When you copy the data that follows, reproduce every word exactly and leave out the images.

** SUPPLIED INFORMATION follows **

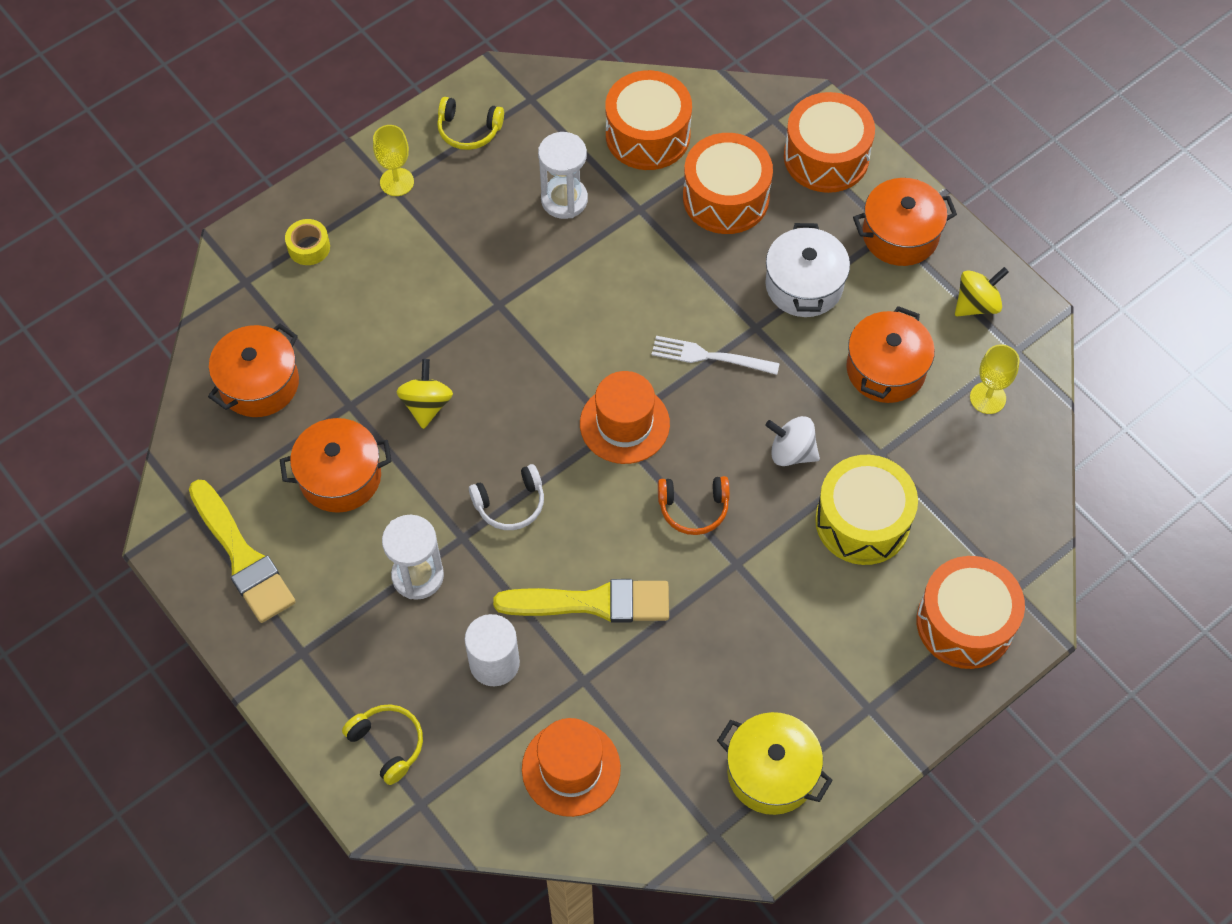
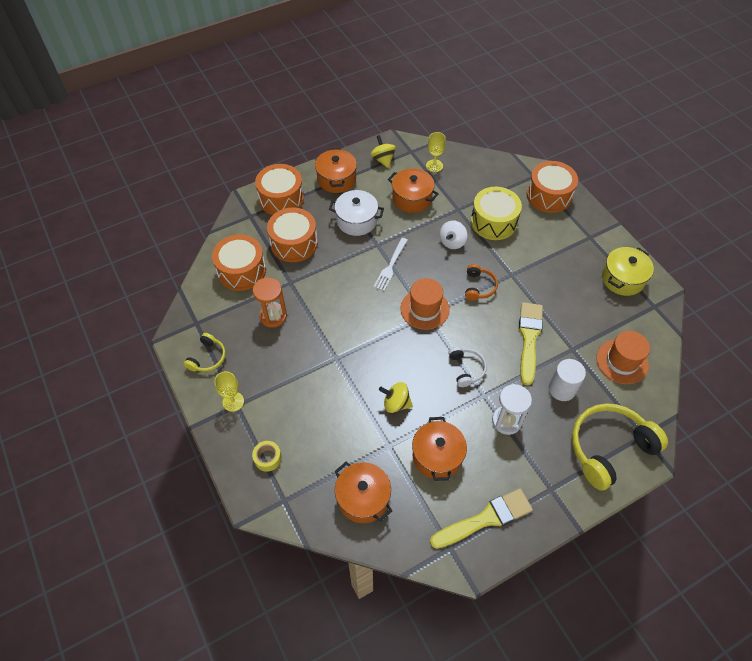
camera: 80 degrees left, 5 degrees down
yellow headphones [342,704,423,785] -> yellow headphones [572,403,668,490], size x1.99
white hourglass [538,132,588,219] -> orange hourglass [253,277,287,328]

** End of SUPPLIED INFORMATION **

> WRITTEN ANSWER:
camera: 80 degrees left, 5 degrees down
yellow headphones [342,704,423,785] -> yellow headphones [572,403,668,490], size x1.99
white hourglass [538,132,588,219] -> orange hourglass [253,277,287,328]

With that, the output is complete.